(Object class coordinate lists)
::::::::::

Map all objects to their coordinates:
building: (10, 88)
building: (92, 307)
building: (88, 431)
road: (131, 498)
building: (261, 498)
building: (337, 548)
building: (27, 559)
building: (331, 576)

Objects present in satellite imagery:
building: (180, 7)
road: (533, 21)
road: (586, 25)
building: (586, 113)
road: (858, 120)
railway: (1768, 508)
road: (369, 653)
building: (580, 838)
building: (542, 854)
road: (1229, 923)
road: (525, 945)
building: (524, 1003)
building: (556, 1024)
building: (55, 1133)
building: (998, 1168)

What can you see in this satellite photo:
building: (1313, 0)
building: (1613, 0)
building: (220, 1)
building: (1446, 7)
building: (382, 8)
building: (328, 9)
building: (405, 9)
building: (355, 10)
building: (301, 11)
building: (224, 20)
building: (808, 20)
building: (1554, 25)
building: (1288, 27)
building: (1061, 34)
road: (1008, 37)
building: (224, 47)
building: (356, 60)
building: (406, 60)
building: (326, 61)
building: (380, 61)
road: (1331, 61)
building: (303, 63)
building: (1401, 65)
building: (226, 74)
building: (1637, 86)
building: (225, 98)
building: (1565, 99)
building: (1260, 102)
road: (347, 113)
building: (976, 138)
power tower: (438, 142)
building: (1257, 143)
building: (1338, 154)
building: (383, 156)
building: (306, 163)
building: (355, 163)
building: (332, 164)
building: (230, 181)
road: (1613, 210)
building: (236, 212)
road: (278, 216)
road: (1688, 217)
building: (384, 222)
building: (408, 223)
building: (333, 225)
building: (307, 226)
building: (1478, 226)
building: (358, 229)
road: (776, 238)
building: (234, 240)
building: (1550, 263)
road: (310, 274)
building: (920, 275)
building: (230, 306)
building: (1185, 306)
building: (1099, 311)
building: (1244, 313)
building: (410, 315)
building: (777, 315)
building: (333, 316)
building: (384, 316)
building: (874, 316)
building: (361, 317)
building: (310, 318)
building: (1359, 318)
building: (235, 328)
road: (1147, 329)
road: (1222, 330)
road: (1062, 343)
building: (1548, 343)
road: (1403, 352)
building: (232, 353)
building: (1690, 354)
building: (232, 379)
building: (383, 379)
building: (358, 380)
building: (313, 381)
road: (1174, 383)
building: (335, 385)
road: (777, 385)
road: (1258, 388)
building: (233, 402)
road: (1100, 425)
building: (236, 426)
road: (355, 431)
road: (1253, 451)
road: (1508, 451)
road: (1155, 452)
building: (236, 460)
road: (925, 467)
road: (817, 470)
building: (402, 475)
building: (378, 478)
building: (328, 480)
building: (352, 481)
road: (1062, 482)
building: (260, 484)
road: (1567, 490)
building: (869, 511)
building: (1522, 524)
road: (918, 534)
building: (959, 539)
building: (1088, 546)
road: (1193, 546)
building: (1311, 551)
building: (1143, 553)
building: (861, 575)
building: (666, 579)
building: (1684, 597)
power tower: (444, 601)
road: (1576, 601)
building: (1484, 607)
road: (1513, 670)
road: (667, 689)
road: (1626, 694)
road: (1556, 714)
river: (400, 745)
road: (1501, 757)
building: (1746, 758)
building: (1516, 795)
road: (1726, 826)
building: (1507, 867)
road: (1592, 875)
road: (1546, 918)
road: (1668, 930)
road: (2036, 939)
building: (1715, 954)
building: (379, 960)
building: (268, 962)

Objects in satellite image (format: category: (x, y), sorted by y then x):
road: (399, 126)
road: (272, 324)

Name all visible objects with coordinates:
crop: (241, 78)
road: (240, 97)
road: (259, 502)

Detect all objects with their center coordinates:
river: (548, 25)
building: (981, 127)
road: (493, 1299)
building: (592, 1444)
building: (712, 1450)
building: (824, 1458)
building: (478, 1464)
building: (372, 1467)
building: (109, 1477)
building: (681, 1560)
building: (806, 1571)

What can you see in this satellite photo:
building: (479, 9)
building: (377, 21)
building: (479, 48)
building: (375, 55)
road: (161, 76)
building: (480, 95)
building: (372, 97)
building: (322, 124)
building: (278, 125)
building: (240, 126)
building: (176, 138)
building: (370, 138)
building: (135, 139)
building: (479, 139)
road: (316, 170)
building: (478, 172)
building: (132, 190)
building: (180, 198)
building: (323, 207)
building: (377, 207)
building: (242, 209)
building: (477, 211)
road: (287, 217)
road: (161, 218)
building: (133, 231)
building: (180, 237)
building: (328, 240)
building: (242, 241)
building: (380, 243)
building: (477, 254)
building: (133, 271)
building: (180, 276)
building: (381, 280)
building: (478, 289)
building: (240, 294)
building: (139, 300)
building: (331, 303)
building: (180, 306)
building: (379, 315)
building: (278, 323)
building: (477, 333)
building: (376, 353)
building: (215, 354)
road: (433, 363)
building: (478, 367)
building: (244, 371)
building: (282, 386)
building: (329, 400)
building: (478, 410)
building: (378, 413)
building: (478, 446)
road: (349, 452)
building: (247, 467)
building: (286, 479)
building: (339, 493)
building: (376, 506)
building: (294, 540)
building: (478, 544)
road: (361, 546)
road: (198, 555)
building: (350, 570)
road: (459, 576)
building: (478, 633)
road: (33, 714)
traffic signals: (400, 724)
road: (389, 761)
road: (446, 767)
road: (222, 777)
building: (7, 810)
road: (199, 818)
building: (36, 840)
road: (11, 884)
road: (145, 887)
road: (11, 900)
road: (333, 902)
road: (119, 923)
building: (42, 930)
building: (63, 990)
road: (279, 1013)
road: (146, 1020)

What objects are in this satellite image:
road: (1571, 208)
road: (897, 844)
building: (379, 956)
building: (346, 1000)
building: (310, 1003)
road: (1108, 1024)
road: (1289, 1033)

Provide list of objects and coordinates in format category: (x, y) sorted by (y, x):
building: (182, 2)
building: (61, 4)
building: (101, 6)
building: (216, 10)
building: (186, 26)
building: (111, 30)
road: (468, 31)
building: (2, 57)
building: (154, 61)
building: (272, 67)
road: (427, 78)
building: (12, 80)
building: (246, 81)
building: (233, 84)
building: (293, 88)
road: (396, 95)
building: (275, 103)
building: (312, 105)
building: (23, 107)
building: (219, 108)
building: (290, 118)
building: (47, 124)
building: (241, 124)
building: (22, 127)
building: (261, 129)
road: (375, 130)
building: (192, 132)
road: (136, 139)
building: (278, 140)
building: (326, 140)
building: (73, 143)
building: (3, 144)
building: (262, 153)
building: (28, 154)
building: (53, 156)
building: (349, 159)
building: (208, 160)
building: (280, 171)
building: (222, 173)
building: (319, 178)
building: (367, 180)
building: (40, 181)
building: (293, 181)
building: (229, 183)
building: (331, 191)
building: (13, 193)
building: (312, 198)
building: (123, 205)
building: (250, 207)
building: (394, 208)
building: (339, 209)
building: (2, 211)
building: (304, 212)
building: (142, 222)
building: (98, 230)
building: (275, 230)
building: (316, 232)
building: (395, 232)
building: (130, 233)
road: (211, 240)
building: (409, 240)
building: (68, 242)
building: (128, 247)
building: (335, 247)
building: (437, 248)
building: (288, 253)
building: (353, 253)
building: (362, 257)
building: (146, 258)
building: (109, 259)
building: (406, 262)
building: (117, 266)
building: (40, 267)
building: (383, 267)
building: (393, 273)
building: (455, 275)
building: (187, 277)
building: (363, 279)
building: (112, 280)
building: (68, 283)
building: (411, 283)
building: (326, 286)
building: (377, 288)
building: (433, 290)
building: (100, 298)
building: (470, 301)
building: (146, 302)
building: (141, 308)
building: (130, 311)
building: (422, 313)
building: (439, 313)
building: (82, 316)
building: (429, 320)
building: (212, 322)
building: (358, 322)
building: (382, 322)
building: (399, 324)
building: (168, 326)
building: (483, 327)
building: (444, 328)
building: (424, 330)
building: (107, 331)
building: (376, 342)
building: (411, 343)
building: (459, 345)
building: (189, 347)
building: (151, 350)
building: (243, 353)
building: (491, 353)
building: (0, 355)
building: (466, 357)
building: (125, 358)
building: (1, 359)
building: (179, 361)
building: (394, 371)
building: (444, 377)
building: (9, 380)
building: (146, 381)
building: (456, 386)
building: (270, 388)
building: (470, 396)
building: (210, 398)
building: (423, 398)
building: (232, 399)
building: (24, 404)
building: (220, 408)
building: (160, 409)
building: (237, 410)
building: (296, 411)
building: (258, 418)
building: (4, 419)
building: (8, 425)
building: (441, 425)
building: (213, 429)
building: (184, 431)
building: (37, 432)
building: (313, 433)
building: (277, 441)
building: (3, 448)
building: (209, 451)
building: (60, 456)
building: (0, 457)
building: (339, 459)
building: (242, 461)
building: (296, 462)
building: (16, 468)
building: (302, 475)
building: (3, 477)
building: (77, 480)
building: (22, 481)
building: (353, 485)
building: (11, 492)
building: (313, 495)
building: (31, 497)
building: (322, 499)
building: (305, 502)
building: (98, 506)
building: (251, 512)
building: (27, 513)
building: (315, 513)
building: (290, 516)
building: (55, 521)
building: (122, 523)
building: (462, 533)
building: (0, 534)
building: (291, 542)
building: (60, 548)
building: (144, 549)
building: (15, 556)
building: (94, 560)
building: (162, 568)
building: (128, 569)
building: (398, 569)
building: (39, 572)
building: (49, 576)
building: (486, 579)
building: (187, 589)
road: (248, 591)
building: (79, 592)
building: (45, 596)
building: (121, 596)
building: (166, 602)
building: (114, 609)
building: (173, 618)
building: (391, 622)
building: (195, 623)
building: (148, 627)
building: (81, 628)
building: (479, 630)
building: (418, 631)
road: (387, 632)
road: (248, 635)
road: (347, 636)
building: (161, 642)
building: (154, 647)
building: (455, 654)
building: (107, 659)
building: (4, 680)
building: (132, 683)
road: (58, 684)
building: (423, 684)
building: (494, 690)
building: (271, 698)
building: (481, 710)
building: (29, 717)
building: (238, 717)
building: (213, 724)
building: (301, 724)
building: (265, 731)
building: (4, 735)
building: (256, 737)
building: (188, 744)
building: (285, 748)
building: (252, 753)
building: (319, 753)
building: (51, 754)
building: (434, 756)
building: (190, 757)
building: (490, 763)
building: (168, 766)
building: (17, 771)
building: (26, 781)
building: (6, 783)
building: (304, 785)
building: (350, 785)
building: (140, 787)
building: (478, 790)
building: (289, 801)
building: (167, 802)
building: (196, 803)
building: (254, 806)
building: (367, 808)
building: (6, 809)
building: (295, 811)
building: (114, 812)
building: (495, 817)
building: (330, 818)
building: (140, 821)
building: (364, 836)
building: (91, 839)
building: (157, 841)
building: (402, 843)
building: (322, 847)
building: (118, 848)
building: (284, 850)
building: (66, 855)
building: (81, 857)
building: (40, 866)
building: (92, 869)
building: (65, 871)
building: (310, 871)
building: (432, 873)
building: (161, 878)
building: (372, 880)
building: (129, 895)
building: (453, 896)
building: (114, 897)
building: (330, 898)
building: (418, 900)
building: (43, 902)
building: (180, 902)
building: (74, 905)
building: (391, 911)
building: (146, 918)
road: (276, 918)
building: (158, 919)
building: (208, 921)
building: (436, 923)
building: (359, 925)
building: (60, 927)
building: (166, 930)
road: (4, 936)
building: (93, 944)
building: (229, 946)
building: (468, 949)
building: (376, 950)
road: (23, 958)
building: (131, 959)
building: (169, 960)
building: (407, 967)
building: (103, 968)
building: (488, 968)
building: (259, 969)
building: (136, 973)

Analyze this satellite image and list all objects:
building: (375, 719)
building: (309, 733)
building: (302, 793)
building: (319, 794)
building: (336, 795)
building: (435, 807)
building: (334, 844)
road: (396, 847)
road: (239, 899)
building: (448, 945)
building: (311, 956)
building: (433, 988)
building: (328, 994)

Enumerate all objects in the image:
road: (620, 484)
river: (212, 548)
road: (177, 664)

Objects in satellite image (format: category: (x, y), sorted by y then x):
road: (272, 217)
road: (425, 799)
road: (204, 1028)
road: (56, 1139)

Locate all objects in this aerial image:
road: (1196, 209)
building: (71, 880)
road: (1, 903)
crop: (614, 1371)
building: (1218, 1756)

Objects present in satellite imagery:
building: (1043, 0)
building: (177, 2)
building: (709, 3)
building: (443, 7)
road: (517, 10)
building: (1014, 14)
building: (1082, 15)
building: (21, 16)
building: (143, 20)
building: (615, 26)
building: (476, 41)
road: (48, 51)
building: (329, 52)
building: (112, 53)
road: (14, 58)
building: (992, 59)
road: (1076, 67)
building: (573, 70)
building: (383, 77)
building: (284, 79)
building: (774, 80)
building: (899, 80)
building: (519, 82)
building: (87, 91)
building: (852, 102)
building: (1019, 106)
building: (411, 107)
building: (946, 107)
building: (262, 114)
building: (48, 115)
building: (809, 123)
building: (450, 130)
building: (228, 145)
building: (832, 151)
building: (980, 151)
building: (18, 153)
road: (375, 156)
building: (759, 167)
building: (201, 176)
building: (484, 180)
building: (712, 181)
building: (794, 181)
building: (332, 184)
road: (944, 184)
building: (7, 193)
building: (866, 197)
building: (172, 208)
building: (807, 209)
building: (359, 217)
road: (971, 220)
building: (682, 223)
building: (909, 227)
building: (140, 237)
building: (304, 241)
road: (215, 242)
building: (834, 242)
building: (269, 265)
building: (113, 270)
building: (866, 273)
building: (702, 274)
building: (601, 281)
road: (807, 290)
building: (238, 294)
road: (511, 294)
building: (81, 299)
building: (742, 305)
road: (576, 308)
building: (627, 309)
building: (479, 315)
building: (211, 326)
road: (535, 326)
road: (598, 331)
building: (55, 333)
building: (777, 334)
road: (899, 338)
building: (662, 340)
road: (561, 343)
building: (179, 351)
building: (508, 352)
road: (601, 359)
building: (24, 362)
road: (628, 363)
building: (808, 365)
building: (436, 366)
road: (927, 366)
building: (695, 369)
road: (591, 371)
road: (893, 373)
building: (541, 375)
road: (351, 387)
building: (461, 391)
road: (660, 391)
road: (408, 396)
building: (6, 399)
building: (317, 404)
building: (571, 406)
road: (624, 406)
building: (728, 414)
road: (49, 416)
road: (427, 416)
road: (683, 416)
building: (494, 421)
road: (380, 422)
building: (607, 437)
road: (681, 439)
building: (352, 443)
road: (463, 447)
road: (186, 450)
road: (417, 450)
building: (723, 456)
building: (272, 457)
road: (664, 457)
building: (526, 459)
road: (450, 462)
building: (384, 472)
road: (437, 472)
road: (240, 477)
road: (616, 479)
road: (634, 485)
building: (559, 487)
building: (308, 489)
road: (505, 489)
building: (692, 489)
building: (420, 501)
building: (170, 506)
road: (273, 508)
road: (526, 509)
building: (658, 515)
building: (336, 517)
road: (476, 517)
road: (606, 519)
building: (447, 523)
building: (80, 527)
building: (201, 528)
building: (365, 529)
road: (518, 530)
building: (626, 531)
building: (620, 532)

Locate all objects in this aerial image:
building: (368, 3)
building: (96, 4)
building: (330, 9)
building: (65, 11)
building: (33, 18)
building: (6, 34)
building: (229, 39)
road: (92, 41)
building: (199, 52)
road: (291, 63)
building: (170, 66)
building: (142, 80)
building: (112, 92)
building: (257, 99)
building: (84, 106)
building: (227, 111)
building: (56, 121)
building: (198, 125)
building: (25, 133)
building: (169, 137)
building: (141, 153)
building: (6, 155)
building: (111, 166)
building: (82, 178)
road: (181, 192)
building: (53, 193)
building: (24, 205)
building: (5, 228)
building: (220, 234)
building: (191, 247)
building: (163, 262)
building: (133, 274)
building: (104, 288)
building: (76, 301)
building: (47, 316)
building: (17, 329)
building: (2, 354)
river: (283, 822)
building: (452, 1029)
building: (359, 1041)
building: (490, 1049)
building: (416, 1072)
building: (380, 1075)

::::::::::

## REQUIRED WORK
Count how many lines above carry the word "tower". Only the number is required.

## RESPONSE FOR THIS EXERCISE
2